What the task requires | Set down exactly the lines below, starting at the one that contains "(196, 397) = (359, 80): blue" and ending at the one that contains "(289, 129) = (147, 389): none", with both of those lines included and nothing else.

Source records |
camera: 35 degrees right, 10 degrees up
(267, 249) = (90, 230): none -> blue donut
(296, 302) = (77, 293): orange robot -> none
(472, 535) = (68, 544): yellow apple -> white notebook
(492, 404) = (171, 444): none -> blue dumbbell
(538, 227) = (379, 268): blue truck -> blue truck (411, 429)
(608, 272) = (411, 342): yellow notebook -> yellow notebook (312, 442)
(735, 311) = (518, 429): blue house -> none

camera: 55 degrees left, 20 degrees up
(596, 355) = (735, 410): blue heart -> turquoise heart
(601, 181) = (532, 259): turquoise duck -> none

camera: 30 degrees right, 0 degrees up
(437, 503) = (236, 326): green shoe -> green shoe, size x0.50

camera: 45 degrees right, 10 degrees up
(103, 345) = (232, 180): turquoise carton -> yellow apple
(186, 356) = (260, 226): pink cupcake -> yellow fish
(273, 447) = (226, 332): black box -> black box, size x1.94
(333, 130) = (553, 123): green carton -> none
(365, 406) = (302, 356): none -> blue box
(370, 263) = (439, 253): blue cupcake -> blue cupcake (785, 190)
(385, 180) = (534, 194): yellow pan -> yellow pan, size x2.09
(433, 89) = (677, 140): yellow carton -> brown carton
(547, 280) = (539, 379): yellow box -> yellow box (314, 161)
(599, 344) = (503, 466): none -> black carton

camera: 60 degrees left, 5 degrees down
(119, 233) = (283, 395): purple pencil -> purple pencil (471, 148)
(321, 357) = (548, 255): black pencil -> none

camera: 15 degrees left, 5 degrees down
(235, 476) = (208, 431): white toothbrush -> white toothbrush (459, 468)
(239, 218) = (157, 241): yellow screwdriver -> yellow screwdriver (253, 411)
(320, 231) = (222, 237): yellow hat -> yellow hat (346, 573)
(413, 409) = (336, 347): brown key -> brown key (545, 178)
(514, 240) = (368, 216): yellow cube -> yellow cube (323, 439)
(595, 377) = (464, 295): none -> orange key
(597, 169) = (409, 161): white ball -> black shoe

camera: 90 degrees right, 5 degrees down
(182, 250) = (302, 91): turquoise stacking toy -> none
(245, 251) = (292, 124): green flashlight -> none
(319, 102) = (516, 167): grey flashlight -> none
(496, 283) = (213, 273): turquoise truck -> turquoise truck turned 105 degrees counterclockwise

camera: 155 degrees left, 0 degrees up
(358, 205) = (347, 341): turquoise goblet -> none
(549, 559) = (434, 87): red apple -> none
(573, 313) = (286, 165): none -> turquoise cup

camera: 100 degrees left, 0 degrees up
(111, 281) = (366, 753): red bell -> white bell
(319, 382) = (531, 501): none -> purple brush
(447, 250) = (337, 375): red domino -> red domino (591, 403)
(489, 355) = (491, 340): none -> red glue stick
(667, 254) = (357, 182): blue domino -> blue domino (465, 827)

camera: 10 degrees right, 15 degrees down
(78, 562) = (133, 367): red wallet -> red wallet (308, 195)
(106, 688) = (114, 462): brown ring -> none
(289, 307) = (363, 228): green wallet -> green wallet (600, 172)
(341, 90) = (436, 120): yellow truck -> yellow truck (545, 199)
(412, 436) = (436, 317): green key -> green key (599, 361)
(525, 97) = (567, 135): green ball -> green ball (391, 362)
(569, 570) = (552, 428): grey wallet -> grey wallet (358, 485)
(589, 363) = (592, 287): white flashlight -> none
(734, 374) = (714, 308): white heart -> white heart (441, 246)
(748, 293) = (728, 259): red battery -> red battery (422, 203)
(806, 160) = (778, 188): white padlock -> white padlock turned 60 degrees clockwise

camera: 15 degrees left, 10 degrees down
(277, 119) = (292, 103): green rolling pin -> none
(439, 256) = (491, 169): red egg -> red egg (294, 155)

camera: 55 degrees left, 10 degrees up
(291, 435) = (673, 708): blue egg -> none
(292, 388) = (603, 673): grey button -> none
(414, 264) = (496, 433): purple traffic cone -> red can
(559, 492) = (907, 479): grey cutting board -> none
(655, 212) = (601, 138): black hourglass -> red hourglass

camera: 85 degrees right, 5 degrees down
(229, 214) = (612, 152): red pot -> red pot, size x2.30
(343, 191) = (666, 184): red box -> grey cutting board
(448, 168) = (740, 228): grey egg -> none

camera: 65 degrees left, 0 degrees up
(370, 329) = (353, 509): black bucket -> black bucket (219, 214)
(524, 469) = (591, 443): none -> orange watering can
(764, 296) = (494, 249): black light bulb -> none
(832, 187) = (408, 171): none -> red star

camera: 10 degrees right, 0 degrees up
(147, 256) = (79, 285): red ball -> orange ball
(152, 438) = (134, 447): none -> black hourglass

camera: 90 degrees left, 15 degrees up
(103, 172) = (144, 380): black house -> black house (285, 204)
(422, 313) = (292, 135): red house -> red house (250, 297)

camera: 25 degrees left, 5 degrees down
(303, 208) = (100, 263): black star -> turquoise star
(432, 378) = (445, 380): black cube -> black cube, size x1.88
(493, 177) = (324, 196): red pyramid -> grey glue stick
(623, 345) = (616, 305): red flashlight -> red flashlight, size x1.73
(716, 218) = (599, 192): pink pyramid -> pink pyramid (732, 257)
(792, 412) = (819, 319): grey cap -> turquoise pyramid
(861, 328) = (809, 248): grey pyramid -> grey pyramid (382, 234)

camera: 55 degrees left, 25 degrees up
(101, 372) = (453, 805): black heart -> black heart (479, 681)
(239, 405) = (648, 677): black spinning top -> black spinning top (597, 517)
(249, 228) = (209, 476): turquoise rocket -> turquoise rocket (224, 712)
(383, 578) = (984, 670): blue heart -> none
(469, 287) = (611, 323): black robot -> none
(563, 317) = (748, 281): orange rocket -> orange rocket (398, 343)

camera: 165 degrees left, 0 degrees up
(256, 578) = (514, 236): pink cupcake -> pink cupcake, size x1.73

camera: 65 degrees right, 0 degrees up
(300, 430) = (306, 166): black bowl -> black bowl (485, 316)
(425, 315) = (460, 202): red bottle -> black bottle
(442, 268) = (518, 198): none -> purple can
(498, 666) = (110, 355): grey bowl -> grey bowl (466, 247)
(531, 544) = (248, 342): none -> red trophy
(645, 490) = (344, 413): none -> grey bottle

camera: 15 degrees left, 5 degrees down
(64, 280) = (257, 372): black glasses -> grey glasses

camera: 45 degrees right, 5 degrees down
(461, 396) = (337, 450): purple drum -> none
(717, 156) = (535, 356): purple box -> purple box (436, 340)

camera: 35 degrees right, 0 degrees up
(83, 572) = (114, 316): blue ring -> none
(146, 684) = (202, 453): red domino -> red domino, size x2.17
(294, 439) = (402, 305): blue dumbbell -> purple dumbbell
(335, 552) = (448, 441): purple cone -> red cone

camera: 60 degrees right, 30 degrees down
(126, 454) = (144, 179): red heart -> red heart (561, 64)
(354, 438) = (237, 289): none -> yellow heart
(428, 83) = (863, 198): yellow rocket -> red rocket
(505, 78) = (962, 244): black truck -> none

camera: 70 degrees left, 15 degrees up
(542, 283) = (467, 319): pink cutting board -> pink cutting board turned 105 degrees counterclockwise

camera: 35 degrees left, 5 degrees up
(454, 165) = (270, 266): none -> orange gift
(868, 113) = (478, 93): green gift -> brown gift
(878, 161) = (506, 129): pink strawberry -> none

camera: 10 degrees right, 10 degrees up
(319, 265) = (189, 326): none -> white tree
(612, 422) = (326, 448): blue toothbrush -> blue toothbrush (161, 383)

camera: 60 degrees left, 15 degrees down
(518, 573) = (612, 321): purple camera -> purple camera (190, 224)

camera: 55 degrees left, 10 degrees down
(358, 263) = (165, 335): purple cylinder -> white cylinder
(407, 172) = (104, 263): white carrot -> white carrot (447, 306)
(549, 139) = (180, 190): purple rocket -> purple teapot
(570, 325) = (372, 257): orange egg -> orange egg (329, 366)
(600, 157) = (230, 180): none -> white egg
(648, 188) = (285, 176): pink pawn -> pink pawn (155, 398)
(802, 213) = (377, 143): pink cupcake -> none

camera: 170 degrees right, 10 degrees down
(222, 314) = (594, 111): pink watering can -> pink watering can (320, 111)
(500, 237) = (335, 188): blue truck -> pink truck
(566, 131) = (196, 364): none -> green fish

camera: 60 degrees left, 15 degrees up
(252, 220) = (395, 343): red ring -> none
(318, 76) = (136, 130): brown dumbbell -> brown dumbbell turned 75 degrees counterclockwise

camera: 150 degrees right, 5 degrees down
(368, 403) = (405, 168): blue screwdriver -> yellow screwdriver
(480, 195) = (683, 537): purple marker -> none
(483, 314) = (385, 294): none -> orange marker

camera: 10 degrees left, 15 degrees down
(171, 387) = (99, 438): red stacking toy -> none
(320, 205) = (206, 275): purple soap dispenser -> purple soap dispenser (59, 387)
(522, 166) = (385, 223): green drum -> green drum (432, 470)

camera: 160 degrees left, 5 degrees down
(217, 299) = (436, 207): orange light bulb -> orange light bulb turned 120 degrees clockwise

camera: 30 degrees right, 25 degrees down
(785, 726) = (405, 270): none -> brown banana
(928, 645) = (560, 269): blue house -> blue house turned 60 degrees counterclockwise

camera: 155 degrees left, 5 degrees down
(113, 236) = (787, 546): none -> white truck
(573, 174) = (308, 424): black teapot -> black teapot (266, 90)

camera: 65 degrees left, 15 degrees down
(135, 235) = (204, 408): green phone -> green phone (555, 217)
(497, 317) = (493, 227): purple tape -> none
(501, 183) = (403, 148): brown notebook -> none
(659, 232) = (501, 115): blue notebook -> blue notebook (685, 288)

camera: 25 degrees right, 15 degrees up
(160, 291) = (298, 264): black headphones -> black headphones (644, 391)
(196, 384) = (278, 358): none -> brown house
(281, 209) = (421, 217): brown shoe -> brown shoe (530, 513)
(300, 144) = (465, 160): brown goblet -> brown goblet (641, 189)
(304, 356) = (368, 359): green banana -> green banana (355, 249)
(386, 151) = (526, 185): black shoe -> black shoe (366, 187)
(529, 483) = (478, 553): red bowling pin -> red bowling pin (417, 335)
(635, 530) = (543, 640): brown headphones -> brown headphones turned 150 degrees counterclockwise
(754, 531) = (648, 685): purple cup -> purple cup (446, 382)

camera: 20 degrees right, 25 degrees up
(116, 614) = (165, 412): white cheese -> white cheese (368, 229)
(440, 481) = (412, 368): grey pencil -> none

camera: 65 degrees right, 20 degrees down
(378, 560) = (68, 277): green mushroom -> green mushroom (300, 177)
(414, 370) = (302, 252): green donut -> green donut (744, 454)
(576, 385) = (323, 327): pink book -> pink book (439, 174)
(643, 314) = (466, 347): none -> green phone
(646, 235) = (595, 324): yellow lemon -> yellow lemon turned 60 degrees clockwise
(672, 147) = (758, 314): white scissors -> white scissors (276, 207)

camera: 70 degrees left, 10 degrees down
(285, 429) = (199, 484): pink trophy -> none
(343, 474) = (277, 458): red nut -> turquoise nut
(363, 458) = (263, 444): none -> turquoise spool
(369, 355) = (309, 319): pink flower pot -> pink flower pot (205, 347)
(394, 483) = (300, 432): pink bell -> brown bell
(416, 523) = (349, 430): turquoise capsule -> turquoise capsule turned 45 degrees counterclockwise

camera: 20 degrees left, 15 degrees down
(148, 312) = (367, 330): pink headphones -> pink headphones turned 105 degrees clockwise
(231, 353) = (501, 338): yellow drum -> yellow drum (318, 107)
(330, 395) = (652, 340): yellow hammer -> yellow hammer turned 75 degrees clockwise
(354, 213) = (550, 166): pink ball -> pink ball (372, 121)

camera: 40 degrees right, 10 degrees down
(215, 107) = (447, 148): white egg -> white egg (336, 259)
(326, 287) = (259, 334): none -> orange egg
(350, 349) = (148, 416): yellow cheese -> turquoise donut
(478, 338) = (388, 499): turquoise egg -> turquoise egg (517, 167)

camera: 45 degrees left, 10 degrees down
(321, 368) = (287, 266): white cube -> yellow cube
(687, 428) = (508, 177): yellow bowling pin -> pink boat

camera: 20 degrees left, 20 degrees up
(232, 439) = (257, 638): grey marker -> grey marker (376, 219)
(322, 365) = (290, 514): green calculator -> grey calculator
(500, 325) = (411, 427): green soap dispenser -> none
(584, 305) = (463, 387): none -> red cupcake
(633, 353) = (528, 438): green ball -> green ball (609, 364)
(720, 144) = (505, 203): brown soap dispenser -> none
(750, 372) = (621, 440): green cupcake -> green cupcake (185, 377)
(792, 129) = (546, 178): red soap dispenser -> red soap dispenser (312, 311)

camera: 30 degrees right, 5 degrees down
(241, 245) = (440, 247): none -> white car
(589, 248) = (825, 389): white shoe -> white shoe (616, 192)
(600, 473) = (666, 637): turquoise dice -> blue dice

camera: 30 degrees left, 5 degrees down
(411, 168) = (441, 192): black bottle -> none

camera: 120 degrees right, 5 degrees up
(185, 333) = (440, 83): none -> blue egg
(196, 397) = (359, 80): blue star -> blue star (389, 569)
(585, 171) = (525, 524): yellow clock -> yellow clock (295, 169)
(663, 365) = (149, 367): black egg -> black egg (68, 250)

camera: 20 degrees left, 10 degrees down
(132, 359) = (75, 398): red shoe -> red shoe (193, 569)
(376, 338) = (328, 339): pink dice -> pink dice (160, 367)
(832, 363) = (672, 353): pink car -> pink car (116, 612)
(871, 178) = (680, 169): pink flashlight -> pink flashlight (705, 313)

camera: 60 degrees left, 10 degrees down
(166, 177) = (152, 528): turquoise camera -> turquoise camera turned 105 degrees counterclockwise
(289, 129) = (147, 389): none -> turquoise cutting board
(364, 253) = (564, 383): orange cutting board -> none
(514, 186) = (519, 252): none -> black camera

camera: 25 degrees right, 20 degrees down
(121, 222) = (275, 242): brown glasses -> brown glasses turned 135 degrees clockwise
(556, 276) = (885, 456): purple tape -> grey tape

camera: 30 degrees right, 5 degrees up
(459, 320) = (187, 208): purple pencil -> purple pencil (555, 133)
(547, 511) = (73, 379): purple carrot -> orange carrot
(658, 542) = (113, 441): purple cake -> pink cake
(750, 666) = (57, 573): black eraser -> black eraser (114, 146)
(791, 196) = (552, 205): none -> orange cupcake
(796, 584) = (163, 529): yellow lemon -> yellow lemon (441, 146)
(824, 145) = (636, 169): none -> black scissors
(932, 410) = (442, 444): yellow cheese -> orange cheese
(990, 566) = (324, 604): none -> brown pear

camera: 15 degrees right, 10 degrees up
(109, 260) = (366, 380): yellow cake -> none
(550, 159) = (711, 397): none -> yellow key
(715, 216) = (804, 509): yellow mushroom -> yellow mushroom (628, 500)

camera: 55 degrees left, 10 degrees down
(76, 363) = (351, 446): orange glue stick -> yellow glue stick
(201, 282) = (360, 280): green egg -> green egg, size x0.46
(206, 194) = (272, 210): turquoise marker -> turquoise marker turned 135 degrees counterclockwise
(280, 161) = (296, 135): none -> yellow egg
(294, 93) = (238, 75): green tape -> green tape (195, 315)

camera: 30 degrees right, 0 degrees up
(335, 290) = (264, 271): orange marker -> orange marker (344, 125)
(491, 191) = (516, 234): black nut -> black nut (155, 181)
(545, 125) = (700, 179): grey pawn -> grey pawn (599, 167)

Task output |
(196, 397) = (359, 80): blue star -> blue star (389, 569)
(585, 171) = (525, 524): yellow clock -> yellow clock (295, 169)
(663, 365) = (149, 367): black egg -> black egg (68, 250)

camera: 20 degrees left, 10 degrees down
(132, 359) = (75, 398): red shoe -> red shoe (193, 569)
(376, 338) = (328, 339): pink dice -> pink dice (160, 367)
(832, 363) = (672, 353): pink car -> pink car (116, 612)
(871, 178) = (680, 169): pink flashlight -> pink flashlight (705, 313)

camera: 60 degrees left, 10 degrees down
(166, 177) = (152, 528): turquoise camera -> turquoise camera turned 105 degrees counterclockwise
(289, 129) = (147, 389): none -> turquoise cutting board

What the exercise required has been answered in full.